____ PROVIDED RECORDS

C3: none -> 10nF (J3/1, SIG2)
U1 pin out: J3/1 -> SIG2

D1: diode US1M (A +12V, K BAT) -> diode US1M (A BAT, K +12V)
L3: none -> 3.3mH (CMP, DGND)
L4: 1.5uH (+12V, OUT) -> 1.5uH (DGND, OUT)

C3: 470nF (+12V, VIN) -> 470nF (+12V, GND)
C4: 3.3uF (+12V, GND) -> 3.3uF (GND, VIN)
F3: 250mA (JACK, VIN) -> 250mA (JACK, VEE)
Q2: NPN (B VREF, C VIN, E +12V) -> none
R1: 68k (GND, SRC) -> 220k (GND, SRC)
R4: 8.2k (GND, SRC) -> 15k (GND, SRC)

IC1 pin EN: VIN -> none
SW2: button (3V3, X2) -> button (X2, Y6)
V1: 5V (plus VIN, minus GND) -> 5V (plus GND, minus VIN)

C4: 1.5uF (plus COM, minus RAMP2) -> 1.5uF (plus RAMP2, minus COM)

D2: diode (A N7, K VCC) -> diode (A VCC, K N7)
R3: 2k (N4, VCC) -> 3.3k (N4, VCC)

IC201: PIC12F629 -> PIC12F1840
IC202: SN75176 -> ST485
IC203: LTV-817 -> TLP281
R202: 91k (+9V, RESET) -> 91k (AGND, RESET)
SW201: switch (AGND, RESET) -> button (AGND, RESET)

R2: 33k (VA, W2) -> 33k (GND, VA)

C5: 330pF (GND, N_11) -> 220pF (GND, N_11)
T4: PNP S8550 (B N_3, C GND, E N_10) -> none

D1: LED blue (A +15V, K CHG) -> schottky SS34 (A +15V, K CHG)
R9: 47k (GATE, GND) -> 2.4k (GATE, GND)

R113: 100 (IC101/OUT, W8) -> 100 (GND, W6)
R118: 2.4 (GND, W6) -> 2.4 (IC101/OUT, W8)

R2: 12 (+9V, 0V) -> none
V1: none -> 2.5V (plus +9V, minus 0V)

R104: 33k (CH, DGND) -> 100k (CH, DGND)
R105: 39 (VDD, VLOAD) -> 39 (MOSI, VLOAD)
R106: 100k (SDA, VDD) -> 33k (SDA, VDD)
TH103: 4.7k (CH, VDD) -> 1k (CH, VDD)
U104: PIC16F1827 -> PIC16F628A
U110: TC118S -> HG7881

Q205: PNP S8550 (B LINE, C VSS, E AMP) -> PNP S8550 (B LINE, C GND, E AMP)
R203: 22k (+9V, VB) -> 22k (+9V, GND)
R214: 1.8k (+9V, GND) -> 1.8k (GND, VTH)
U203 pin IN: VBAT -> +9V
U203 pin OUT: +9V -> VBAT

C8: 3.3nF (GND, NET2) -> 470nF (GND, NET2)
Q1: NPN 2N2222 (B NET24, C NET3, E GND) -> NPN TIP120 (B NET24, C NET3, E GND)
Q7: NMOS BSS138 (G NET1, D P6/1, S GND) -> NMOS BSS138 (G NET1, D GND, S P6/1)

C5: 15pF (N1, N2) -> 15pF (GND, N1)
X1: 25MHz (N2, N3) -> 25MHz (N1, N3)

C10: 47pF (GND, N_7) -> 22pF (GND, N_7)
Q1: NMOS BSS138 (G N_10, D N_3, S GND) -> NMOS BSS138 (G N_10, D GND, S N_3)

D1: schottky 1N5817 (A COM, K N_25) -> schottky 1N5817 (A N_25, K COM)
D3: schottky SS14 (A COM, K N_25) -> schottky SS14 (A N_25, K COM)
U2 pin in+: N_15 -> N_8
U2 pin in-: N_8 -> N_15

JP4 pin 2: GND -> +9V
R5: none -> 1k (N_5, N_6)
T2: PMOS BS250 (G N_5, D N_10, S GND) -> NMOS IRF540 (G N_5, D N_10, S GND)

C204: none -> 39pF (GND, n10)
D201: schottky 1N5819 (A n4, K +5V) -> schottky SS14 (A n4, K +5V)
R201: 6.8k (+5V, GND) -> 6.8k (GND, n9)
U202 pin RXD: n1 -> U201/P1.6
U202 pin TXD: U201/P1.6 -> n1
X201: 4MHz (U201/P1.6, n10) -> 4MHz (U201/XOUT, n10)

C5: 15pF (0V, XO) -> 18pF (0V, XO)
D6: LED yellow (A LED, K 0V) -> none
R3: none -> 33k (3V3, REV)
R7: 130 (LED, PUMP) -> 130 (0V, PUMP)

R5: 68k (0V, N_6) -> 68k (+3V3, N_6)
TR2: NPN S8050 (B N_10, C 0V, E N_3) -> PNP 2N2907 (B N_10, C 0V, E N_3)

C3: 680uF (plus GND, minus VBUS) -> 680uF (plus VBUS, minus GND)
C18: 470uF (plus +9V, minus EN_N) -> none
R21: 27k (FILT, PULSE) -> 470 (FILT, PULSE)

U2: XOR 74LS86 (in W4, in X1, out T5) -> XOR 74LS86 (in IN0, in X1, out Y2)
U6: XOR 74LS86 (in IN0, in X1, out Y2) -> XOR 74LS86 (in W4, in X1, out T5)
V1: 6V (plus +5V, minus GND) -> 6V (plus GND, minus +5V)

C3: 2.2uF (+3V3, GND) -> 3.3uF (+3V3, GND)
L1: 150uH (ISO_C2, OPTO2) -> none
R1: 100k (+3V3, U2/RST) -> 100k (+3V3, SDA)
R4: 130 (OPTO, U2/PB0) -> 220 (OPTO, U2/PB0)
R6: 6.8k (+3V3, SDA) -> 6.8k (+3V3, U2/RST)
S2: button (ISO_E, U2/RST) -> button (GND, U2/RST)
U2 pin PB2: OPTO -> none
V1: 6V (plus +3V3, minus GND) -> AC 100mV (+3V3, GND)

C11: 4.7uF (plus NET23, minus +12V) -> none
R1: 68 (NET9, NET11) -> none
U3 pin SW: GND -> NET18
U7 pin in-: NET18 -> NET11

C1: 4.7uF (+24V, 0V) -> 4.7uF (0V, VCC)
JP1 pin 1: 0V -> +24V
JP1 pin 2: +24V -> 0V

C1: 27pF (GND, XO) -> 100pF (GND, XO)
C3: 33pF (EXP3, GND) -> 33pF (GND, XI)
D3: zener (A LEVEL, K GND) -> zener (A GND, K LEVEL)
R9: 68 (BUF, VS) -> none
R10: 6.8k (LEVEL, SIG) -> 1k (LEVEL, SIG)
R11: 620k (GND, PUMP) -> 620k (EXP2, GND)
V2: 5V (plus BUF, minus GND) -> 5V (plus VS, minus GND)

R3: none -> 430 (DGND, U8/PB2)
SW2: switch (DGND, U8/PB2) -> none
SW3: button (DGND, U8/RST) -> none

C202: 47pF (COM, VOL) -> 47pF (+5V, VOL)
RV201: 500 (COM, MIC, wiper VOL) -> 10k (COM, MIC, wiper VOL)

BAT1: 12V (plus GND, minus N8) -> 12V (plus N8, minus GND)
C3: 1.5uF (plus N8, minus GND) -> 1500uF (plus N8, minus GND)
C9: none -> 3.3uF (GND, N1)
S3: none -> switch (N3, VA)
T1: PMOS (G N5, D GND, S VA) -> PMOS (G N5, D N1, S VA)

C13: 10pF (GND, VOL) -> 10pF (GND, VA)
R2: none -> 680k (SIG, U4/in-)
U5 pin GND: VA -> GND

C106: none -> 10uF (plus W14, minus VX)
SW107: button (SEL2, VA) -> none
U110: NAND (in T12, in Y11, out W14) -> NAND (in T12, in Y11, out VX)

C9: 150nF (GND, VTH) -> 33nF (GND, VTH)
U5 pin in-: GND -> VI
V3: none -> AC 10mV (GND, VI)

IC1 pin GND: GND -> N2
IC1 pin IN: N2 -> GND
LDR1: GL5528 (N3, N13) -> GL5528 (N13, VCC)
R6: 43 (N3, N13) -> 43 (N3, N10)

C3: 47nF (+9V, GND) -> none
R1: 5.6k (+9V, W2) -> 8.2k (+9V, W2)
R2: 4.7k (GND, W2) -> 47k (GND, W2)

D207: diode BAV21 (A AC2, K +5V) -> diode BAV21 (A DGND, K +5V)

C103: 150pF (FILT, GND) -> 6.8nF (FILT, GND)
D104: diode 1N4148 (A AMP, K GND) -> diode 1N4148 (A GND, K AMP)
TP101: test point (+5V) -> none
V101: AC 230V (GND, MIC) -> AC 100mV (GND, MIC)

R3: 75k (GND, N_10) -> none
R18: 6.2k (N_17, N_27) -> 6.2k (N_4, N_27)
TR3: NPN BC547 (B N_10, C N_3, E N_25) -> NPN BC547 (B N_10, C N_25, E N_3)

________

» WORK REQUEST: Find each line in the records above that contains "VBAT", and copy it.

» TASK ANSWER:
U203 pin IN: VBAT -> +9V
U203 pin OUT: +9V -> VBAT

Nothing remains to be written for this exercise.